▶ [DIRECTIONS]:
Give back exactly the lines from the one containing "orange L-shape: (162, 679)" through the end of the records, including both, and no others.

[Stored items]

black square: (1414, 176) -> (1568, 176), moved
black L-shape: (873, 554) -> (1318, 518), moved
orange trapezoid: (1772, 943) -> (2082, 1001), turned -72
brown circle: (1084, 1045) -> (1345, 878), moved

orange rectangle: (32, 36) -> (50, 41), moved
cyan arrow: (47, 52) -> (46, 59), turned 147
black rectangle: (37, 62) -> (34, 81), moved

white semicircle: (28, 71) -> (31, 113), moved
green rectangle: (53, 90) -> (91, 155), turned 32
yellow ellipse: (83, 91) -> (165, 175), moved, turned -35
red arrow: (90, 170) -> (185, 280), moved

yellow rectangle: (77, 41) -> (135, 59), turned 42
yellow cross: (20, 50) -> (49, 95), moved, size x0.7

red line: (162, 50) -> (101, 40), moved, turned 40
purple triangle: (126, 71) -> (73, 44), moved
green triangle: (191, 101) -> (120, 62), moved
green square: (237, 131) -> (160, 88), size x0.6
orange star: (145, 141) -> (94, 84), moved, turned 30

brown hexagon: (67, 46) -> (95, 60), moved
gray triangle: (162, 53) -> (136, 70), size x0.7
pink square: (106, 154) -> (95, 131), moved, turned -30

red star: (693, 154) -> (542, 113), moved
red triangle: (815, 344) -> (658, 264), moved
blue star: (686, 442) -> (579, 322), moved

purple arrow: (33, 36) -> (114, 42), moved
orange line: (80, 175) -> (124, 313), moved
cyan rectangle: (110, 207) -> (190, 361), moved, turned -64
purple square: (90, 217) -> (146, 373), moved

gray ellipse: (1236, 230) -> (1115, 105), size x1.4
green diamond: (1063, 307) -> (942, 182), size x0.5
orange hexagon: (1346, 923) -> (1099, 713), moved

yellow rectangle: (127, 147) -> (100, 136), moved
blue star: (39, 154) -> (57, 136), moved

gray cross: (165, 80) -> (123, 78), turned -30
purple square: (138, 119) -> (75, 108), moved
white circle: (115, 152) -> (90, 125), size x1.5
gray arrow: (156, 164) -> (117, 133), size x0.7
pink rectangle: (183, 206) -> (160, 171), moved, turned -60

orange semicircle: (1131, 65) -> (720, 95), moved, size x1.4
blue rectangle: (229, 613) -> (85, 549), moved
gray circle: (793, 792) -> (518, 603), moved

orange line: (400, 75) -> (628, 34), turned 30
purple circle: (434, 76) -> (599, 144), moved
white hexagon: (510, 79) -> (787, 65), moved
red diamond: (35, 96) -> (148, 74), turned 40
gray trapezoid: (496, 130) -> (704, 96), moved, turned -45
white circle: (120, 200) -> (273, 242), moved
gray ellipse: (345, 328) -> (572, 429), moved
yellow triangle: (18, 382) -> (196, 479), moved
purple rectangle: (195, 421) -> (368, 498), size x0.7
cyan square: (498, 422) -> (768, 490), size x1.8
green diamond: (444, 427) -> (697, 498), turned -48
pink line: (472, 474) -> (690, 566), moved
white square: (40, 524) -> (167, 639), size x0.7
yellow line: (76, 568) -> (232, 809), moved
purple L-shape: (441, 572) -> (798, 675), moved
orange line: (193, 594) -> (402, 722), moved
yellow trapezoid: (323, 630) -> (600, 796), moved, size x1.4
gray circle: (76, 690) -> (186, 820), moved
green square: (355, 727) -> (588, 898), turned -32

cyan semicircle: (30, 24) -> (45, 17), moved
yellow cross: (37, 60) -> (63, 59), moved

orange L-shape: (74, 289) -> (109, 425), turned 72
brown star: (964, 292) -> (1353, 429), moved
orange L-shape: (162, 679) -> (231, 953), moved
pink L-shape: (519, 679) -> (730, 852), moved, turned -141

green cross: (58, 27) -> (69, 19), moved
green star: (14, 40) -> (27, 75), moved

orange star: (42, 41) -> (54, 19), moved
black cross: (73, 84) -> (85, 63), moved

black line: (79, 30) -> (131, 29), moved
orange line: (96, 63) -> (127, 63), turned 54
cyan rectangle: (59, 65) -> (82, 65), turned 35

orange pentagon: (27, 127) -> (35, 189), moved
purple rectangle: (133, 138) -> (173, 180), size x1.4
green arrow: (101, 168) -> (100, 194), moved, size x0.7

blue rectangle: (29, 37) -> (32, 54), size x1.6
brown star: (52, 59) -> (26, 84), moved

▶ [RESULT FOR THIS TASK]:
orange L-shape: (162, 679) -> (231, 953), moved
pink L-shape: (519, 679) -> (730, 852), moved, turned -141

green cross: (58, 27) -> (69, 19), moved
green star: (14, 40) -> (27, 75), moved

orange star: (42, 41) -> (54, 19), moved
black cross: (73, 84) -> (85, 63), moved

black line: (79, 30) -> (131, 29), moved
orange line: (96, 63) -> (127, 63), turned 54
cyan rectangle: (59, 65) -> (82, 65), turned 35

orange pentagon: (27, 127) -> (35, 189), moved
purple rectangle: (133, 138) -> (173, 180), size x1.4
green arrow: (101, 168) -> (100, 194), moved, size x0.7

blue rectangle: (29, 37) -> (32, 54), size x1.6
brown star: (52, 59) -> (26, 84), moved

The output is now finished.